**Extracted material:**
━━━━━━━━━━━━━━━━━━━━

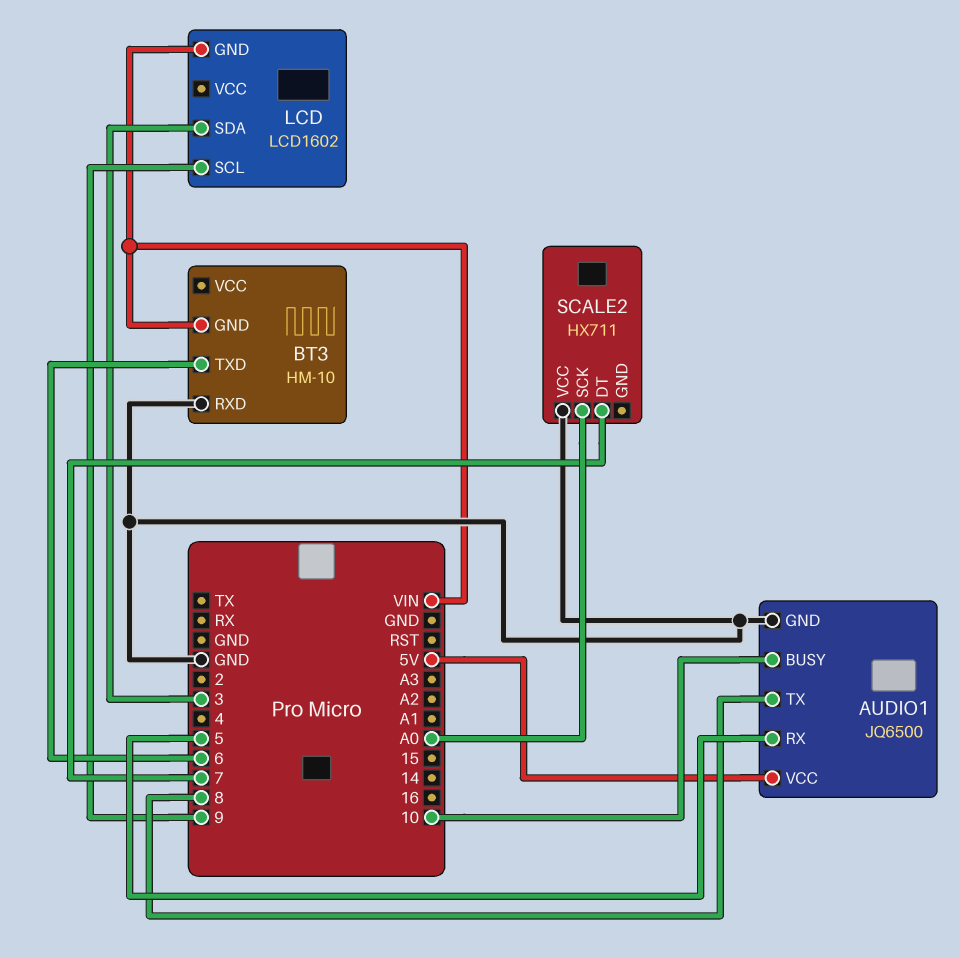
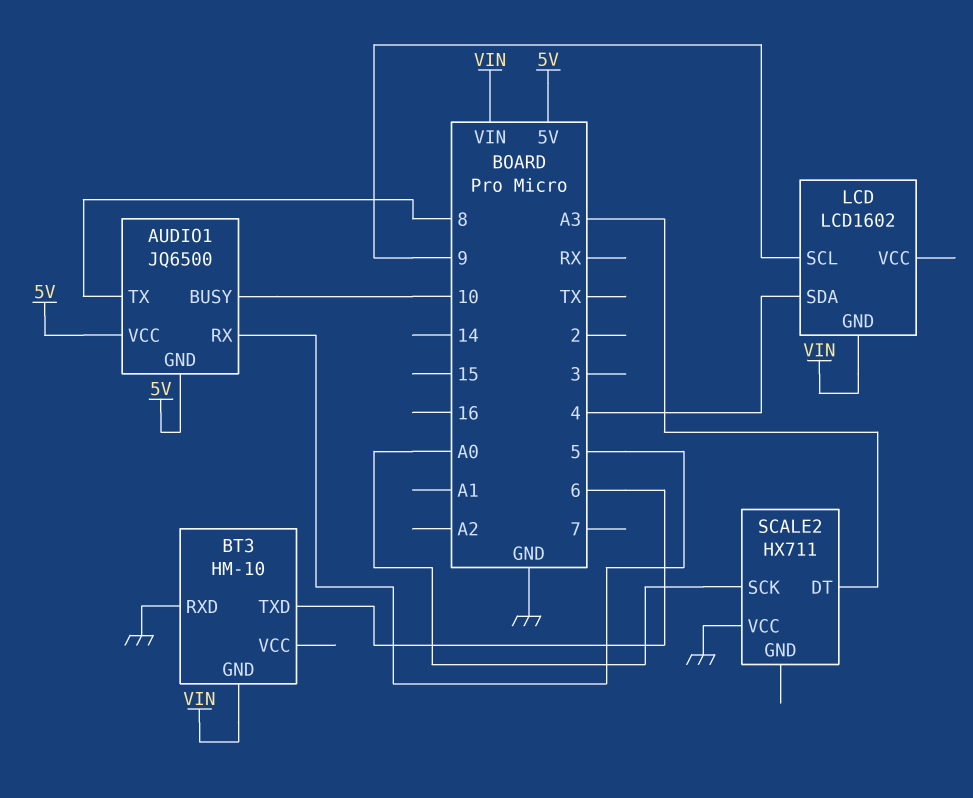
AUDIO1 pin GND: GND -> 5V
LCD pin SDA: 3 -> 4
SCALE2 pin DT: 7 -> A3

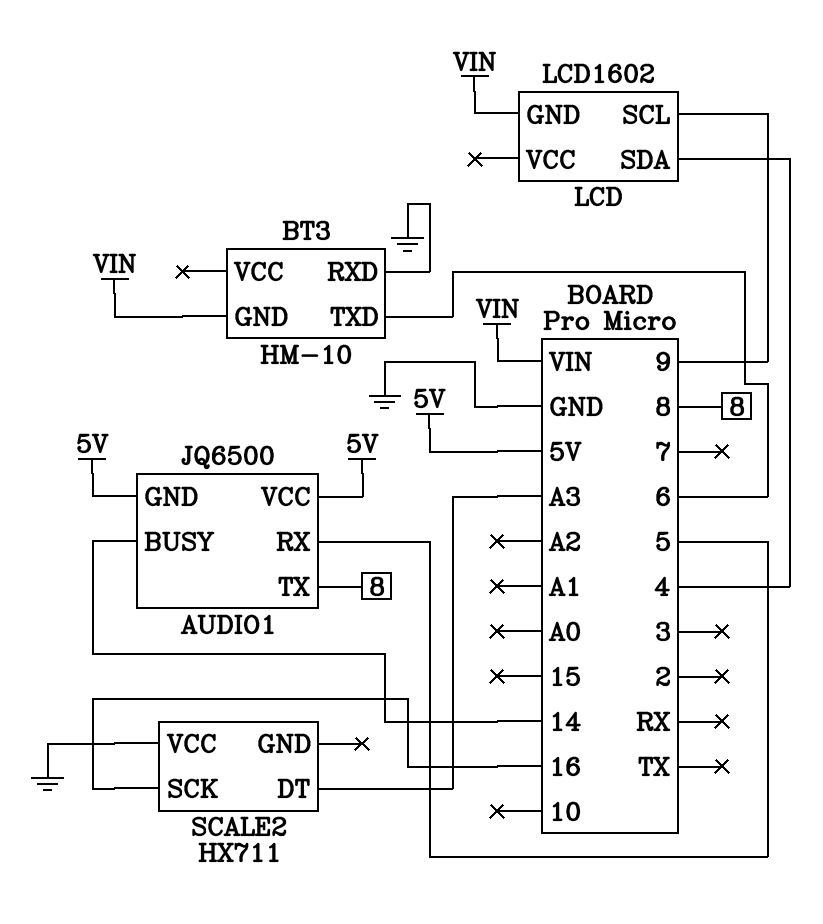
AUDIO1 pin BUSY: 10 -> 14
SCALE2 pin SCK: A0 -> 16

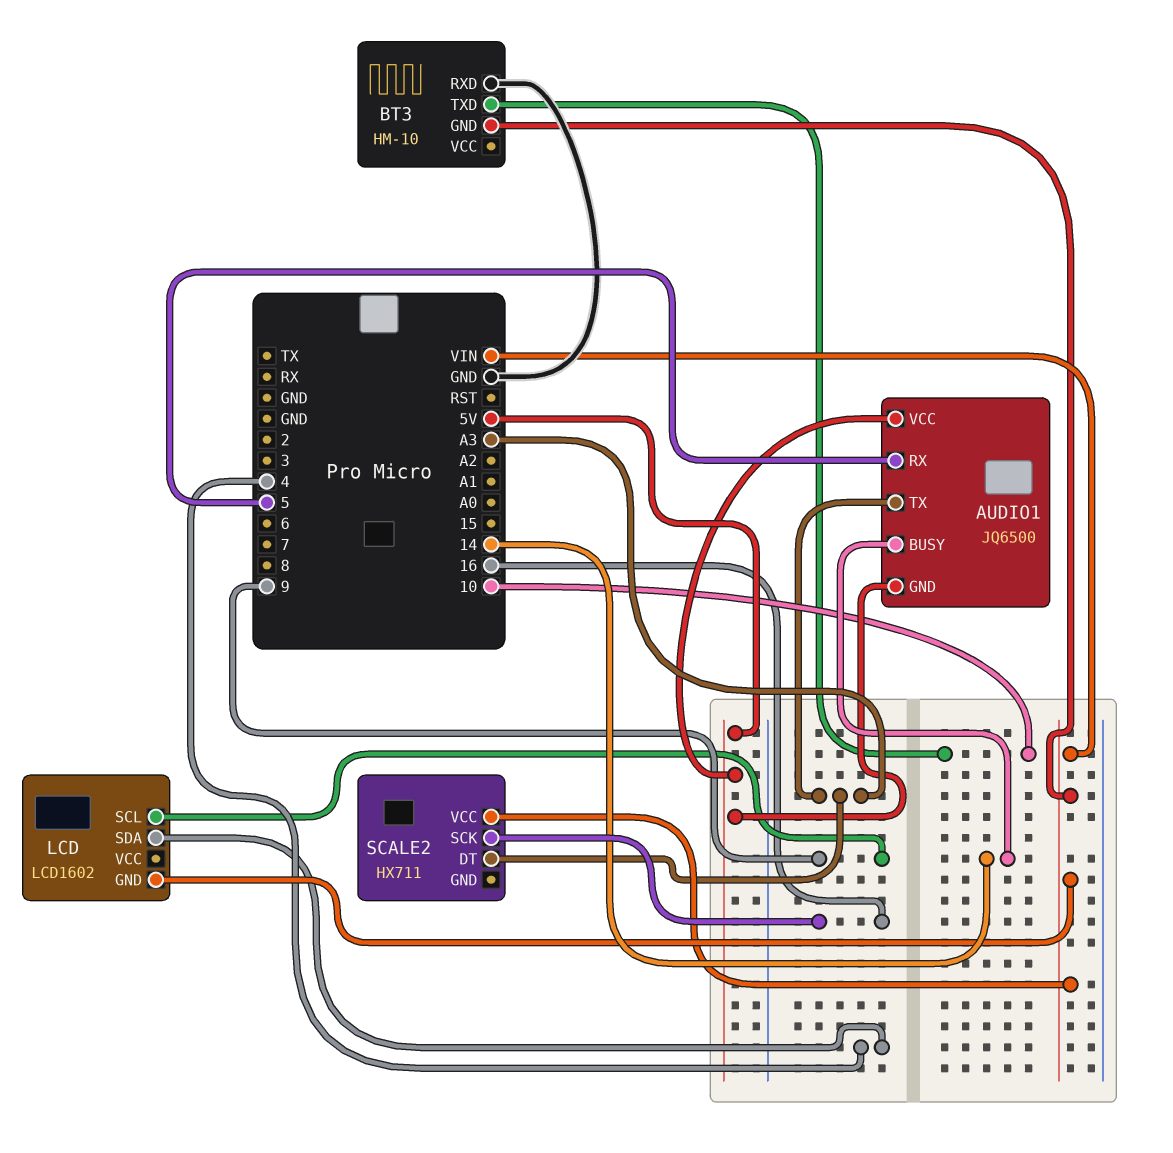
AUDIO1 pin TX: 8 -> A3
BT3 pin TXD: 6 -> 10
SCALE2 pin VCC: GND -> VIN

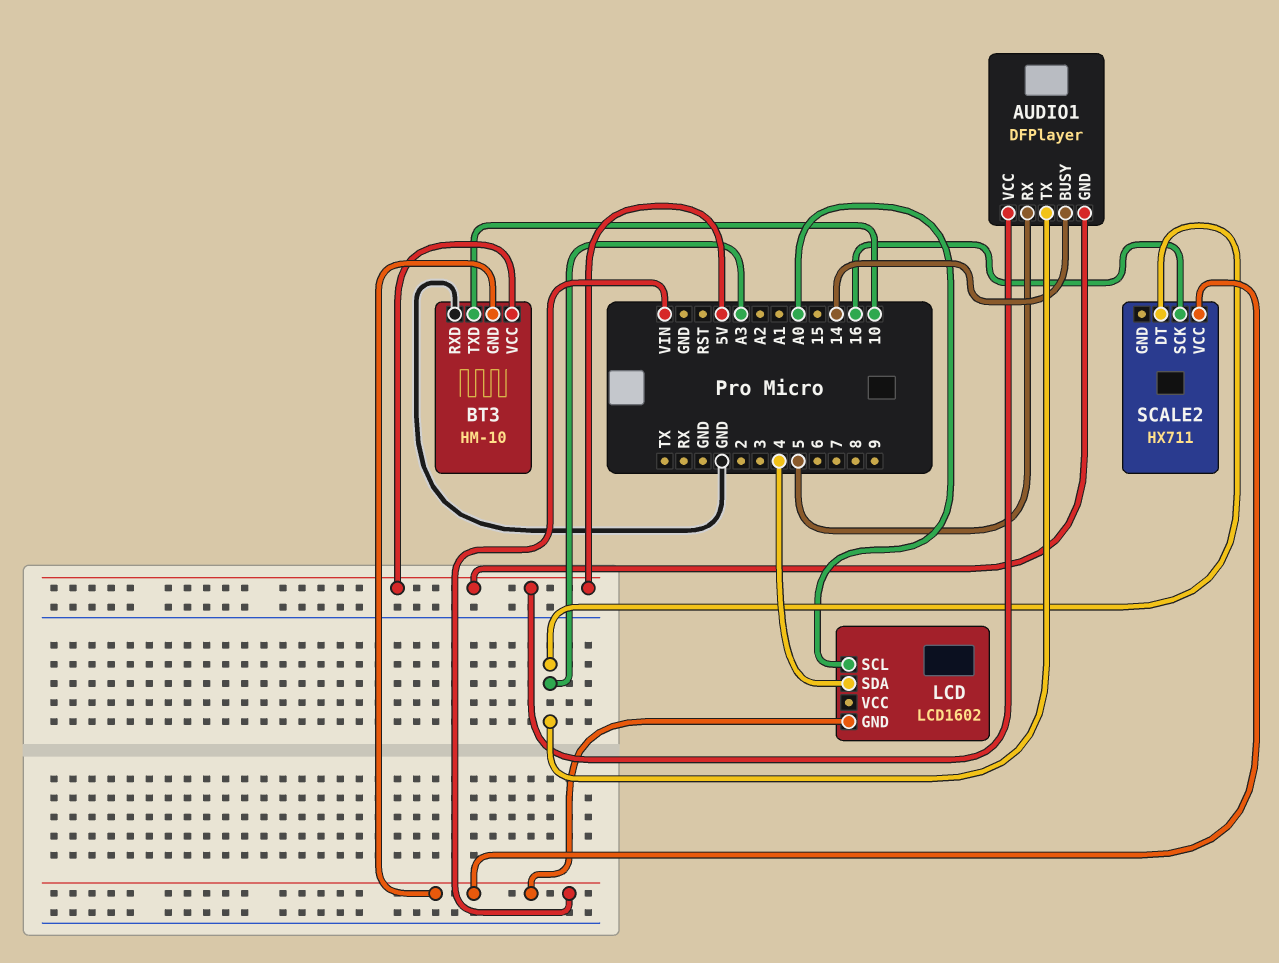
AUDIO1: JQ6500 -> DFPlayer
BT3 pin VCC: none -> 5V
LCD pin SCL: 9 -> A0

━━━━━━━━━━━━━━━━━━━━

In the material above, repeat each entry exactly and omit every picture.

**Solution:**
AUDIO1 pin GND: GND -> 5V
LCD pin SDA: 3 -> 4
SCALE2 pin DT: 7 -> A3

AUDIO1 pin BUSY: 10 -> 14
SCALE2 pin SCK: A0 -> 16

AUDIO1 pin TX: 8 -> A3
BT3 pin TXD: 6 -> 10
SCALE2 pin VCC: GND -> VIN

AUDIO1: JQ6500 -> DFPlayer
BT3 pin VCC: none -> 5V
LCD pin SCL: 9 -> A0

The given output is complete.